=== WHAT YOU SHOULD DO ===
Beginning at the line containing "camera: 55 degrees left, 10 degrees up", restate each line of the listing below word for word until the last one has been given.

*-*-*

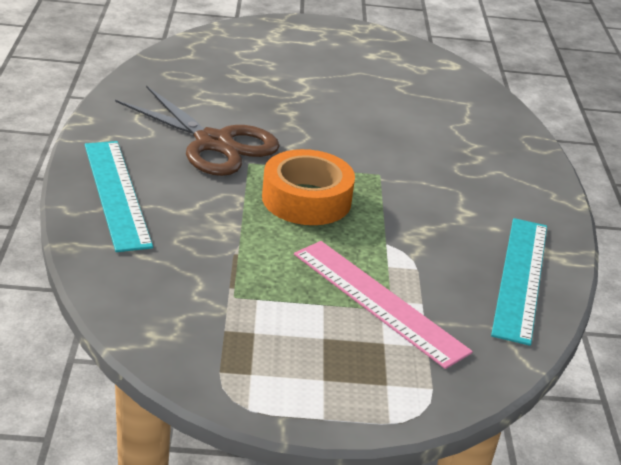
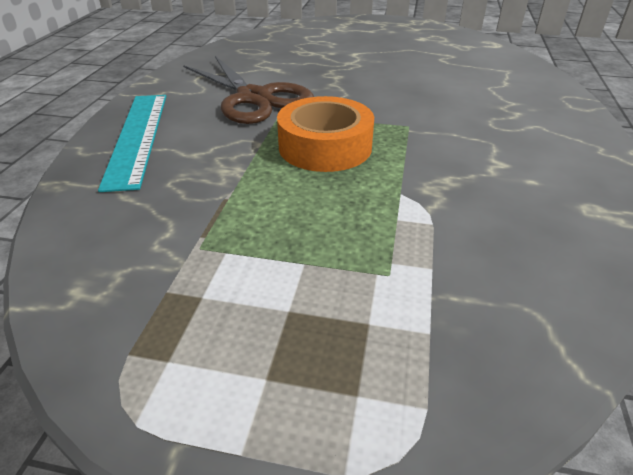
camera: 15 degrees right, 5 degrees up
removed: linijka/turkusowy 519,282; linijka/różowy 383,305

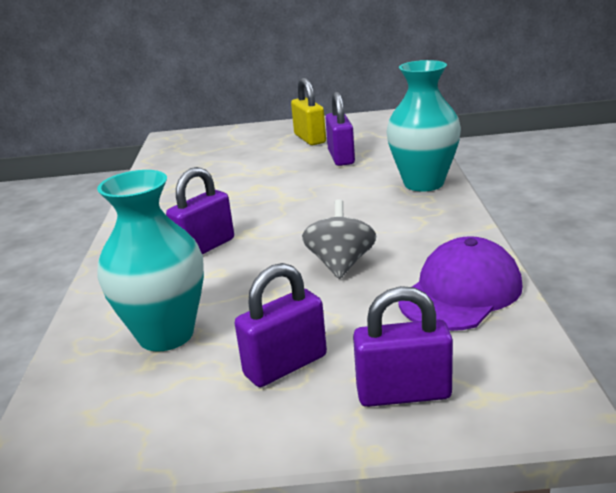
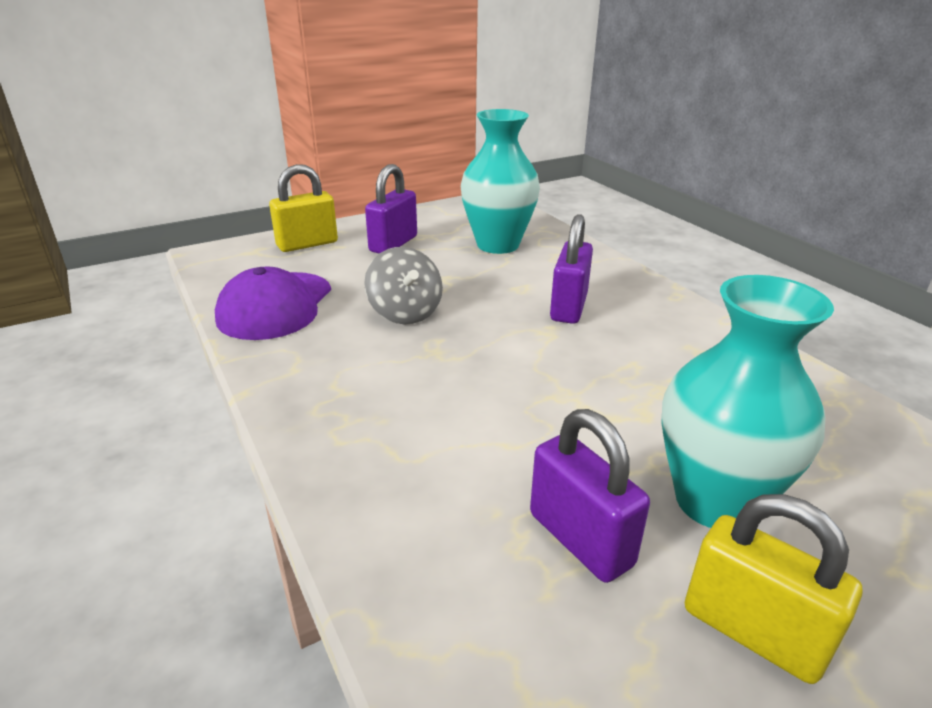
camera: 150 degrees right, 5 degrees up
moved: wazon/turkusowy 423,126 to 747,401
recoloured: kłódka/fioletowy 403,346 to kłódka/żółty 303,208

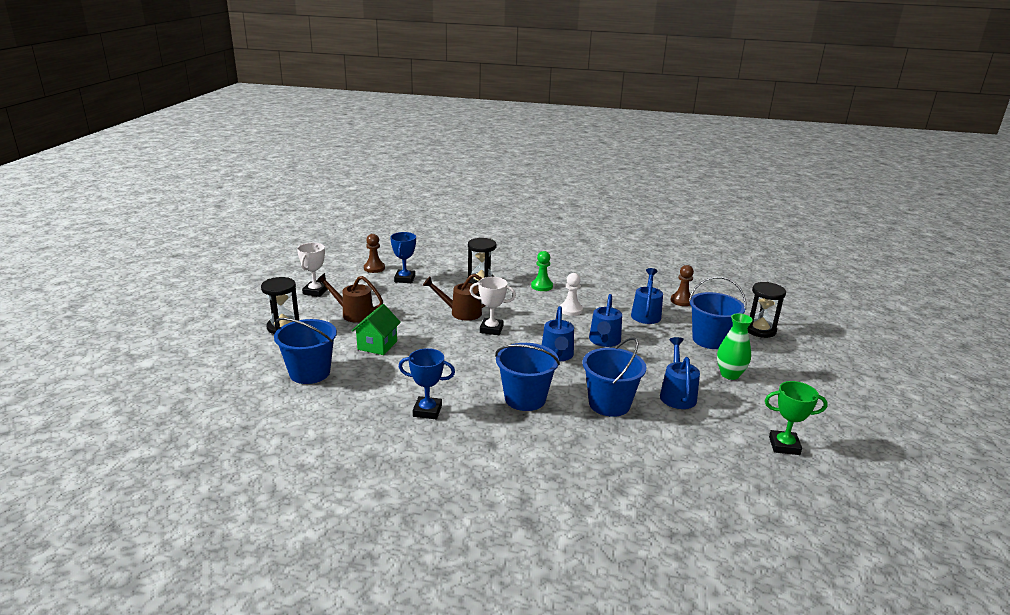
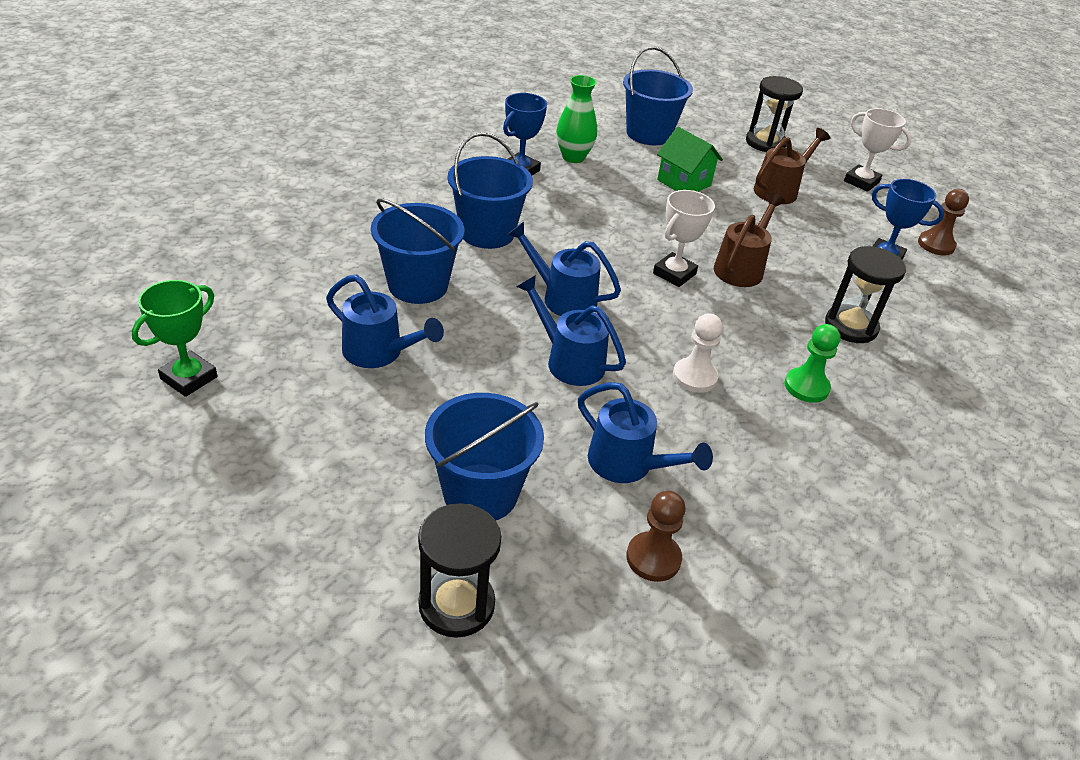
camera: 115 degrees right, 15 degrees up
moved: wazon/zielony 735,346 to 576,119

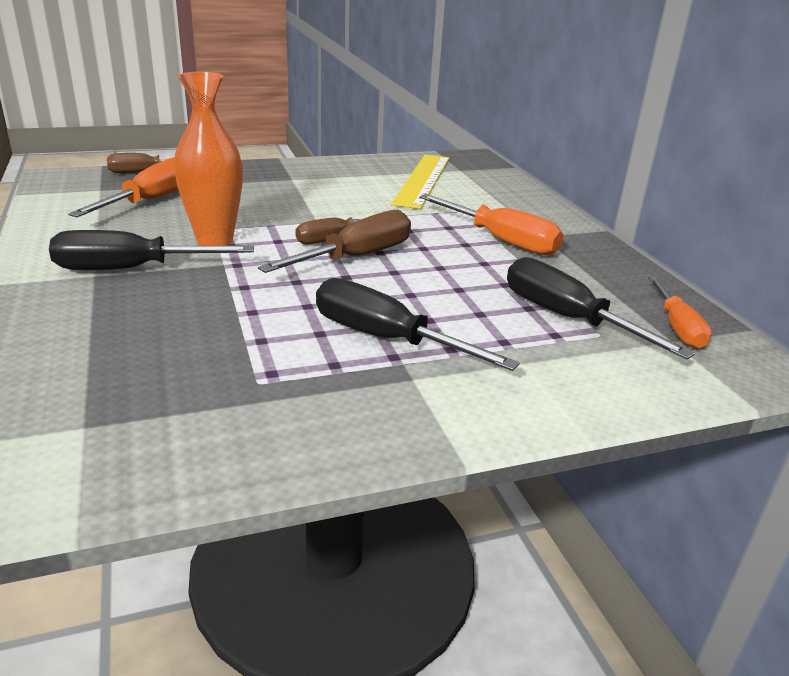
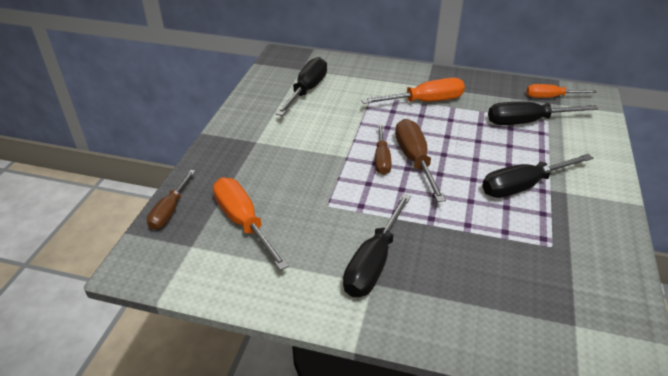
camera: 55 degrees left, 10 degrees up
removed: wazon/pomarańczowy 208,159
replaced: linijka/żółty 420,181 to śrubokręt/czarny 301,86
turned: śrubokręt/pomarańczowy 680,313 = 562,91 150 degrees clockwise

*-*-*

=== SOLUTION TO THE PROBLEM ===
camera: 55 degrees left, 10 degrees up
removed: wazon/pomarańczowy 208,159
replaced: linijka/żółty 420,181 to śrubokręt/czarny 301,86
turned: śrubokręt/pomarańczowy 680,313 = 562,91 150 degrees clockwise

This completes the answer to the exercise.